What you have to do.
Below are some records; quote exactly the lines from the one that contains "Q3: NPN (B SIG15, C" through the one that contains "U3 pin CV: N_13 -> none", inclusive, and no others.

Top of Input records

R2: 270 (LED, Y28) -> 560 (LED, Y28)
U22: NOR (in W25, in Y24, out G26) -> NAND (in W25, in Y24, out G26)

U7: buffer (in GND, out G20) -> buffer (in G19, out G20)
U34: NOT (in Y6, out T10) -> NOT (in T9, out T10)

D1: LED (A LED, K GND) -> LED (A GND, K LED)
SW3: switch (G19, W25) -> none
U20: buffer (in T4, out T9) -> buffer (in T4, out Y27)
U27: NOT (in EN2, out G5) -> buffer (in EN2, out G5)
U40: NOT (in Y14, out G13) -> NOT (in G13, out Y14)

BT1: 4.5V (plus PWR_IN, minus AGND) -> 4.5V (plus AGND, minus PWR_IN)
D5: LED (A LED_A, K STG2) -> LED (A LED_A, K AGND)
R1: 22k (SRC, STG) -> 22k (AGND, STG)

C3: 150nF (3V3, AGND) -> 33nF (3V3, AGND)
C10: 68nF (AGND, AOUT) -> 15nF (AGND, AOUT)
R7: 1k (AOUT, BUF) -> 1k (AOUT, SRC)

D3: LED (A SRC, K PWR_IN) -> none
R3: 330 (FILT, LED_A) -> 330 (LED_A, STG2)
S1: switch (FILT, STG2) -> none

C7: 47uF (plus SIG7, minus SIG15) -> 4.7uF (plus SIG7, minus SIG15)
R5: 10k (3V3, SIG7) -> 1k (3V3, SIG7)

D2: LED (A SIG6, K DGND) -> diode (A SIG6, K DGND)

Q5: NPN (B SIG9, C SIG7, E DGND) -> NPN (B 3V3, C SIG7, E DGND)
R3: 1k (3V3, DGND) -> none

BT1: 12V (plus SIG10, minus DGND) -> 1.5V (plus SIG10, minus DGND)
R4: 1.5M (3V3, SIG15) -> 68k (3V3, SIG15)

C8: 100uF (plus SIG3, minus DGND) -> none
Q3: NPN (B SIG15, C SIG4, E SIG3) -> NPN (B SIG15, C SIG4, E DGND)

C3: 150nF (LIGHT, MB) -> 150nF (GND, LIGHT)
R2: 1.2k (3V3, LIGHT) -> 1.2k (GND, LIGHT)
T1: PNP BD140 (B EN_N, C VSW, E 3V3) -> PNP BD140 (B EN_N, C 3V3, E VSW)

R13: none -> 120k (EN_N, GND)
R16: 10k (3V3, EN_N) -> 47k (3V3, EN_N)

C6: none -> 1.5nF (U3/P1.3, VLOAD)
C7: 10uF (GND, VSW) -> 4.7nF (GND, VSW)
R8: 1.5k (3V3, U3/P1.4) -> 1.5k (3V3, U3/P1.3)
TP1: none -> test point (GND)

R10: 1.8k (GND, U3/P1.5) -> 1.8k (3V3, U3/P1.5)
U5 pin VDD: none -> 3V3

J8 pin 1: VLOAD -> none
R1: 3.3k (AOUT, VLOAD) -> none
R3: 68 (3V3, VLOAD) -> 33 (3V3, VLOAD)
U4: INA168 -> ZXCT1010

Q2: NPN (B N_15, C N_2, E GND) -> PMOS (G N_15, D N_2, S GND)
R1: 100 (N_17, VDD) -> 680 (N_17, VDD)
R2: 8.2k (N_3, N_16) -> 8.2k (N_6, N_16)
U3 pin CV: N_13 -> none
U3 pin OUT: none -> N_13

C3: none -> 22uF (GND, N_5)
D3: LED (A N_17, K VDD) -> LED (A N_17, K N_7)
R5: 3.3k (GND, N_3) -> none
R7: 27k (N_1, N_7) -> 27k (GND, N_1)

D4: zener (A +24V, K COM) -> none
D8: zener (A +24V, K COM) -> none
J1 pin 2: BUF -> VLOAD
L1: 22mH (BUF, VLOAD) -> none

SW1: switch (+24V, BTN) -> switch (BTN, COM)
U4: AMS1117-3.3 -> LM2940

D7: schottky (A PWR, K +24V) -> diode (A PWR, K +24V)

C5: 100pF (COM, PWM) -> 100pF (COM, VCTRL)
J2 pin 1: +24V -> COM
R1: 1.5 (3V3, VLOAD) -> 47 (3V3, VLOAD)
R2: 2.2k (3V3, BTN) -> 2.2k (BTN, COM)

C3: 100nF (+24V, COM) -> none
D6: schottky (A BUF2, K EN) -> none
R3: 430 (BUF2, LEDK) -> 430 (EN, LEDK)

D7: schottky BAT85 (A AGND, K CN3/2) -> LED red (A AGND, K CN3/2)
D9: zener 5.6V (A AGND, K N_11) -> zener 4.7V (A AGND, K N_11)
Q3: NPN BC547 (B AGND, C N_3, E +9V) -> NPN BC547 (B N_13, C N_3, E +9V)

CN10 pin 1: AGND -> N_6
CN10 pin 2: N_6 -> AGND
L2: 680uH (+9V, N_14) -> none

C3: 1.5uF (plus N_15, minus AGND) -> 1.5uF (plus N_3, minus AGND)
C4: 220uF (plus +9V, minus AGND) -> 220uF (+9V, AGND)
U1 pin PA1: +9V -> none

Bottom of Input records

Task result.
Q3: NPN (B SIG15, C SIG4, E SIG3) -> NPN (B SIG15, C SIG4, E DGND)

C3: 150nF (LIGHT, MB) -> 150nF (GND, LIGHT)
R2: 1.2k (3V3, LIGHT) -> 1.2k (GND, LIGHT)
T1: PNP BD140 (B EN_N, C VSW, E 3V3) -> PNP BD140 (B EN_N, C 3V3, E VSW)

R13: none -> 120k (EN_N, GND)
R16: 10k (3V3, EN_N) -> 47k (3V3, EN_N)

C6: none -> 1.5nF (U3/P1.3, VLOAD)
C7: 10uF (GND, VSW) -> 4.7nF (GND, VSW)
R8: 1.5k (3V3, U3/P1.4) -> 1.5k (3V3, U3/P1.3)
TP1: none -> test point (GND)

R10: 1.8k (GND, U3/P1.5) -> 1.8k (3V3, U3/P1.5)
U5 pin VDD: none -> 3V3

J8 pin 1: VLOAD -> none
R1: 3.3k (AOUT, VLOAD) -> none
R3: 68 (3V3, VLOAD) -> 33 (3V3, VLOAD)
U4: INA168 -> ZXCT1010

Q2: NPN (B N_15, C N_2, E GND) -> PMOS (G N_15, D N_2, S GND)
R1: 100 (N_17, VDD) -> 680 (N_17, VDD)
R2: 8.2k (N_3, N_16) -> 8.2k (N_6, N_16)
U3 pin CV: N_13 -> none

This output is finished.